THE TASK =
Comb through the entries for "none" and pull out each line that holds it.

RECORDED INFORMATION =
######
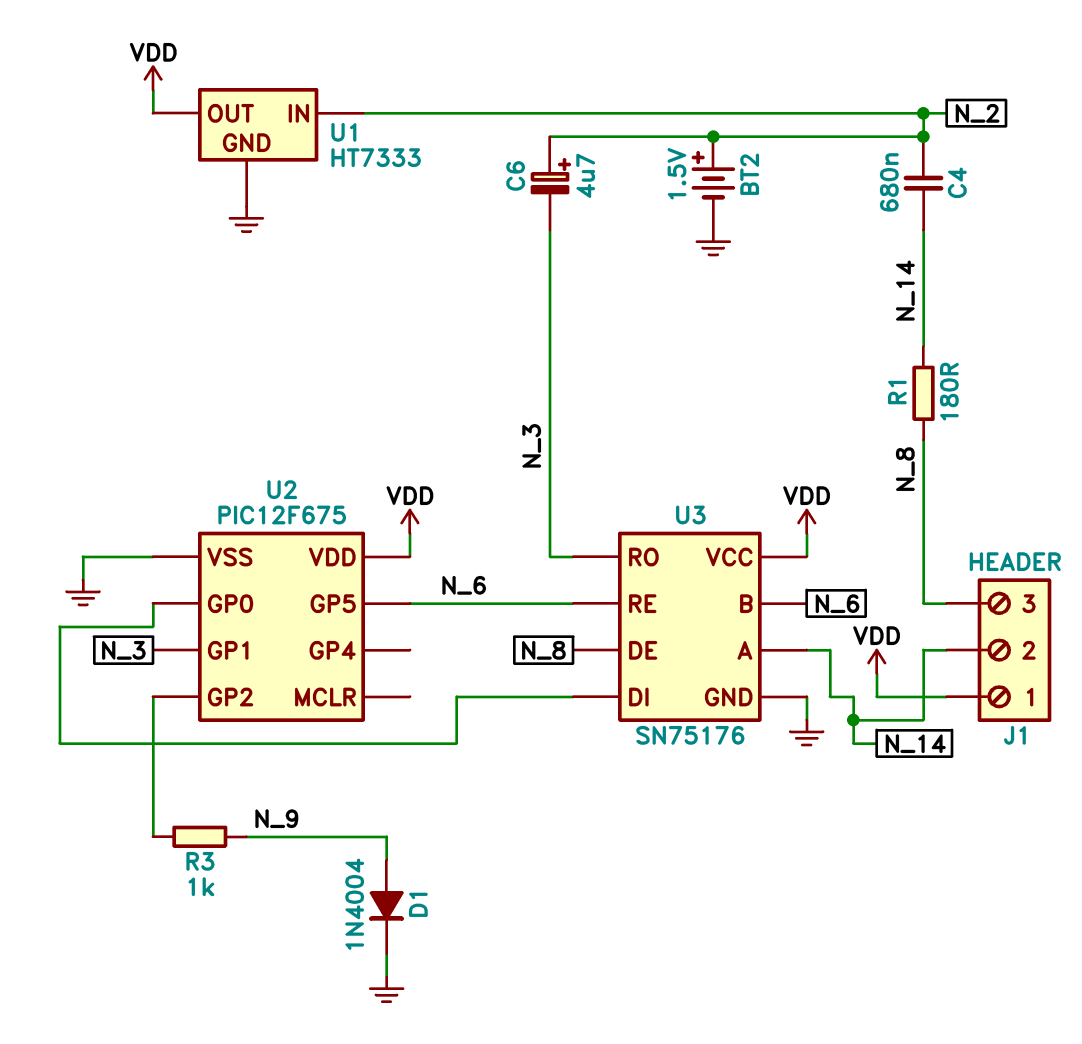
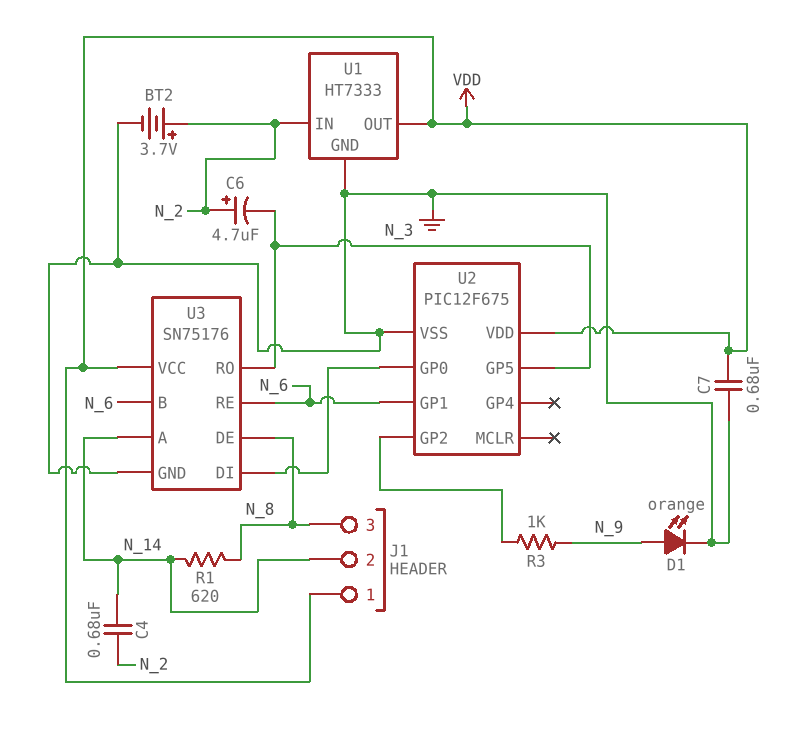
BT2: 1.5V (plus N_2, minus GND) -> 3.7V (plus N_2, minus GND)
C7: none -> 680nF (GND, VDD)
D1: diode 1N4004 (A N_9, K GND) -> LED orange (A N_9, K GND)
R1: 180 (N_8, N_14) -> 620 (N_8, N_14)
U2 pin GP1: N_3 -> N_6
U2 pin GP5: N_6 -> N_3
######
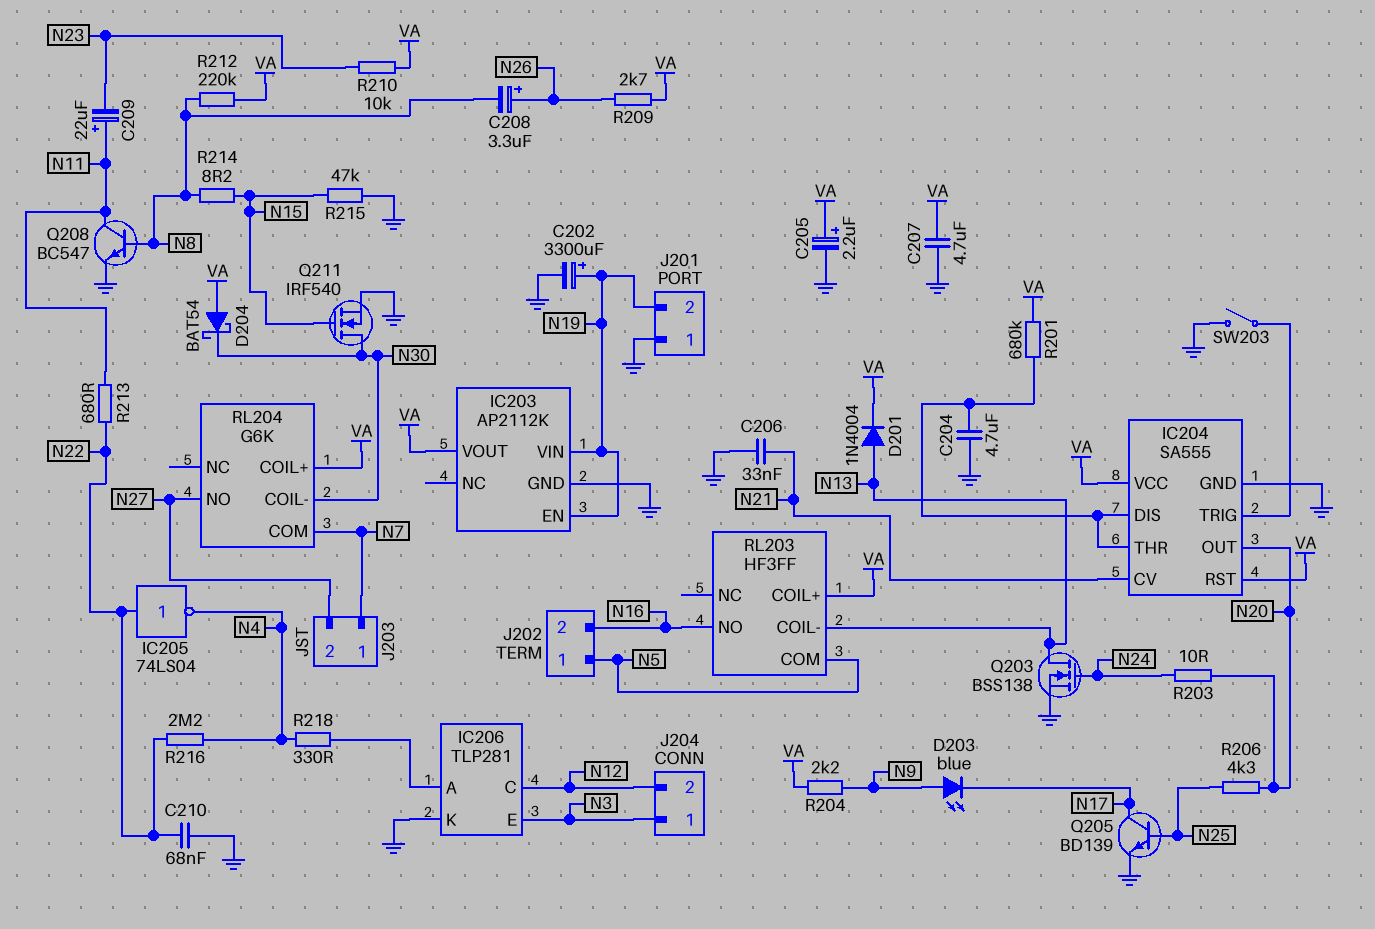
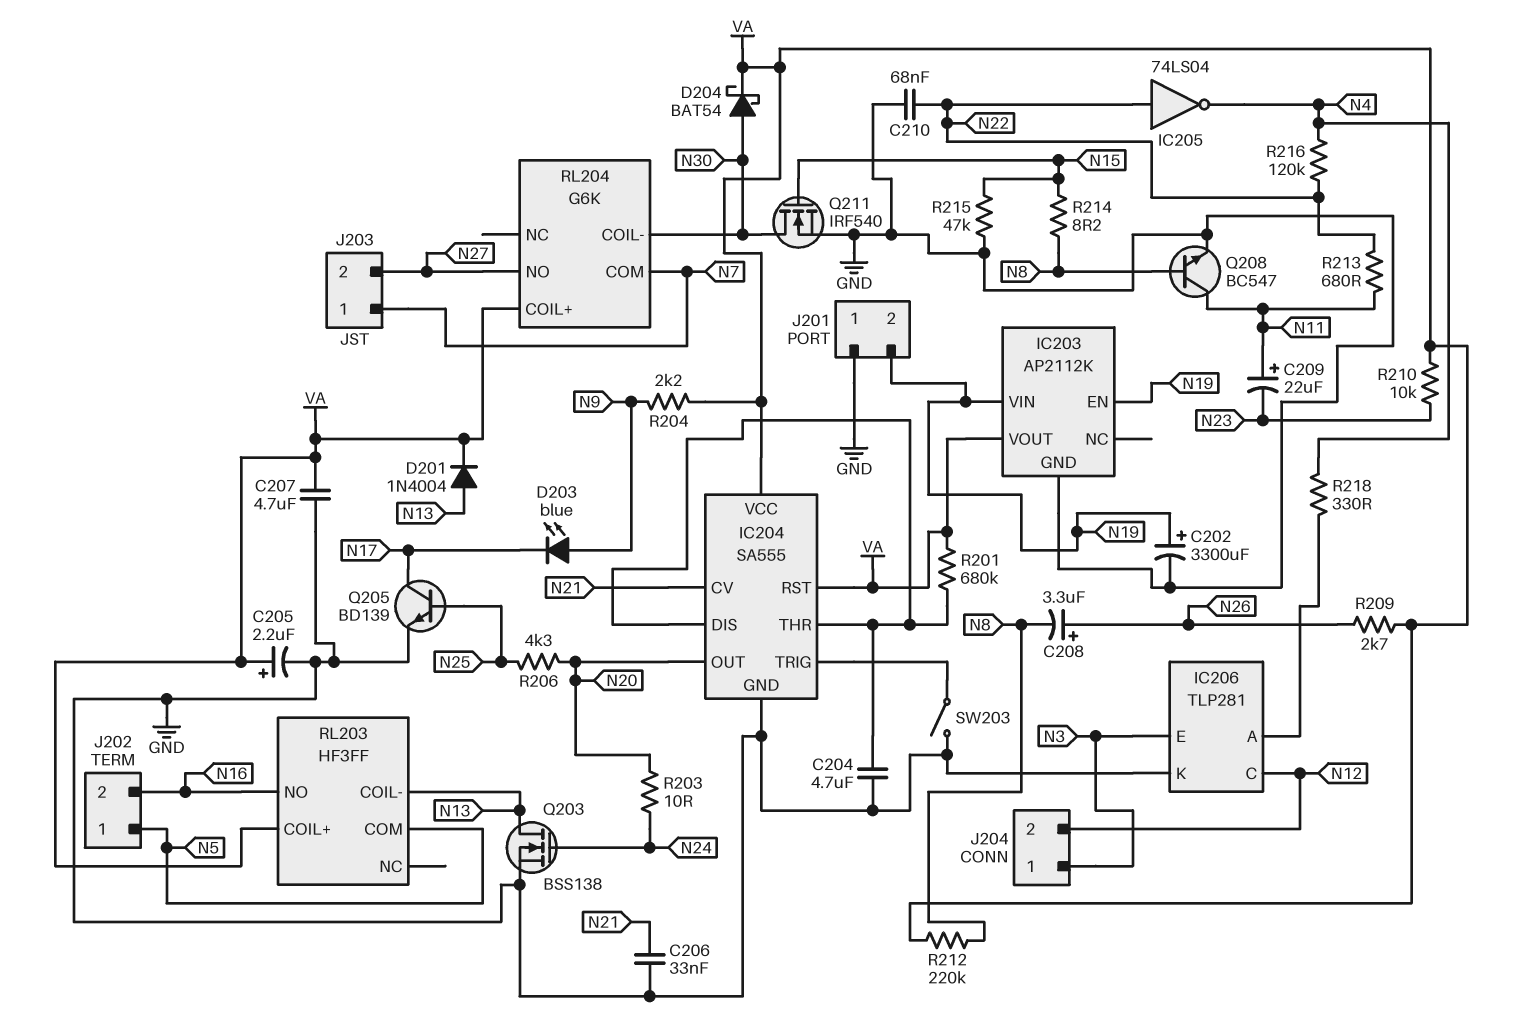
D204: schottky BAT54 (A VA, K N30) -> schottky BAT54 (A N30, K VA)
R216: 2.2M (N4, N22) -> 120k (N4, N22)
######
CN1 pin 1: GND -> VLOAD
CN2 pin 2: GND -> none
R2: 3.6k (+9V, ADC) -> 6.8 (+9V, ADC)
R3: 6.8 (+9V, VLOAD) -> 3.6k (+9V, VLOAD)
######
ANSWER SPACE =
C7: none -> 680nF (GND, VDD)
CN2 pin 2: GND -> none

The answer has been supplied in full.